:: PROVIDED INFORMATION ::
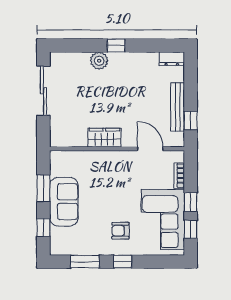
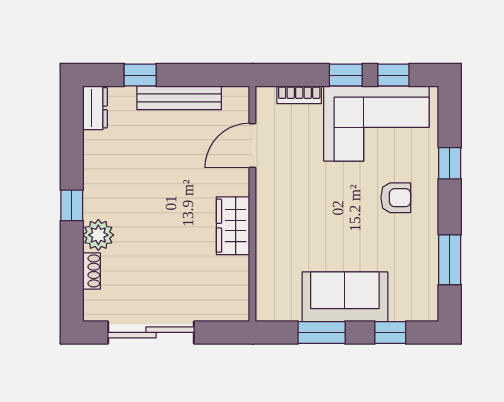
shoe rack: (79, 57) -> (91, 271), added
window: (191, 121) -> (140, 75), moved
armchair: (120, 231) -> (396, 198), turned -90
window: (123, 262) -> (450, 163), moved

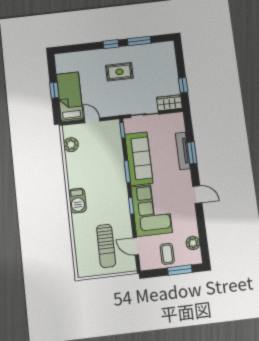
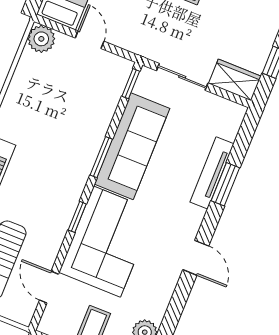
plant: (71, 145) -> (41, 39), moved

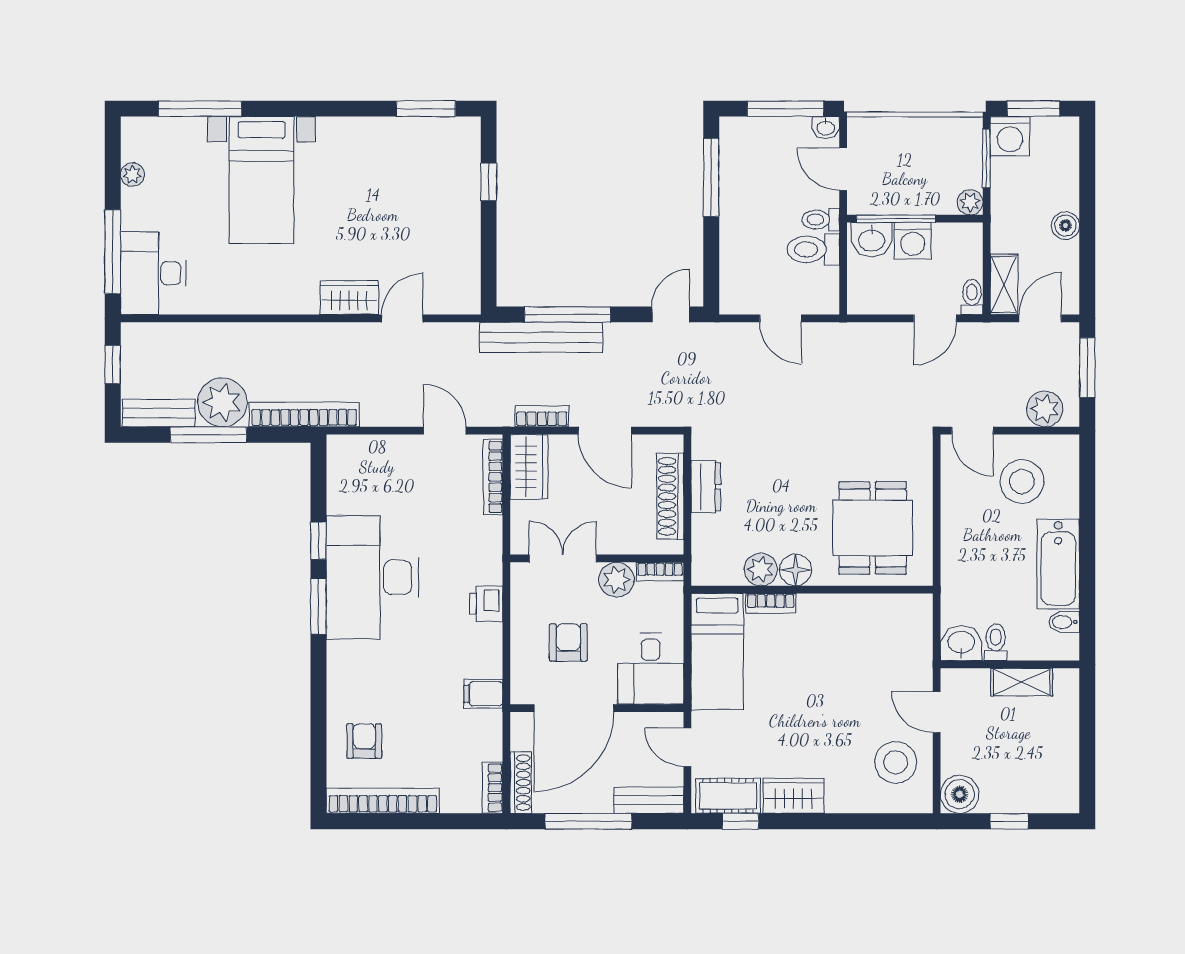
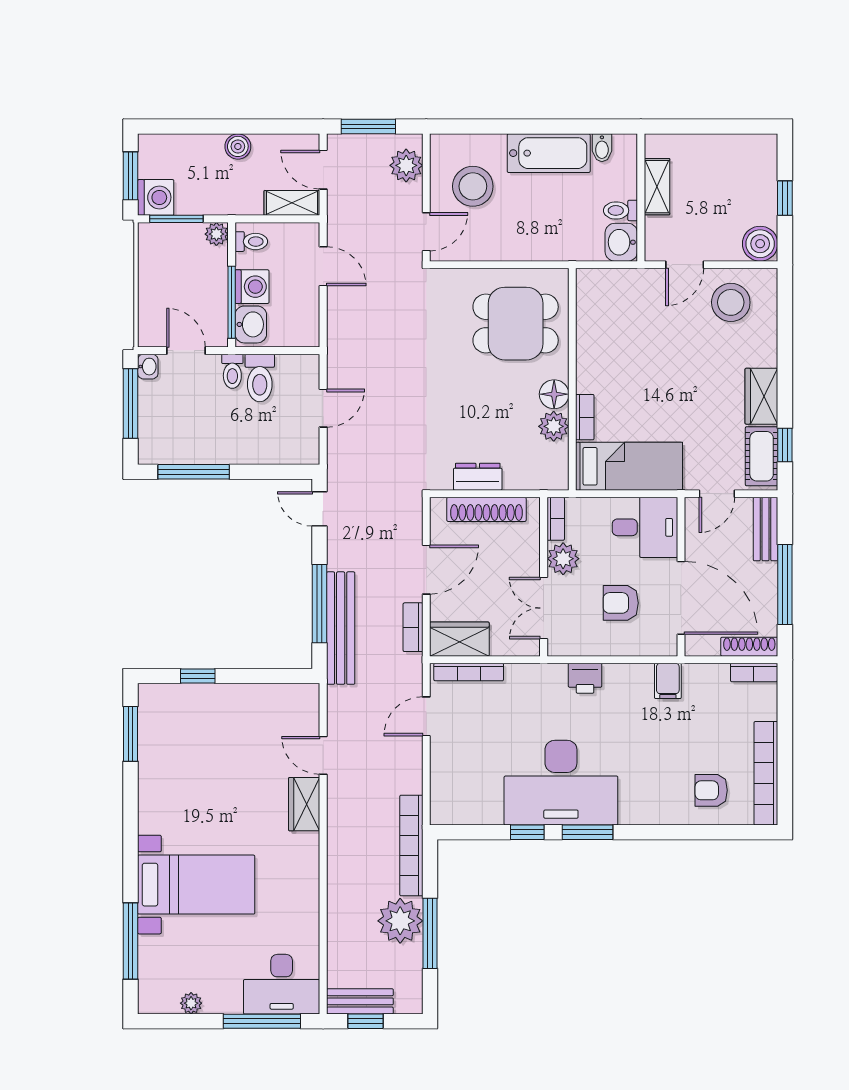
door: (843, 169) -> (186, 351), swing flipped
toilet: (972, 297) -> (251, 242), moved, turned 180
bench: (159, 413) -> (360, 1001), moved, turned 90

:: YOUR INSTRUCTIONS ::
Your answer must consist of every line in the listing that contains "turned".

:: SOLVED EXERCISE ::
armchair: (120, 231) -> (396, 198), turned -90
toilet: (972, 297) -> (251, 242), moved, turned 180
bench: (159, 413) -> (360, 1001), moved, turned 90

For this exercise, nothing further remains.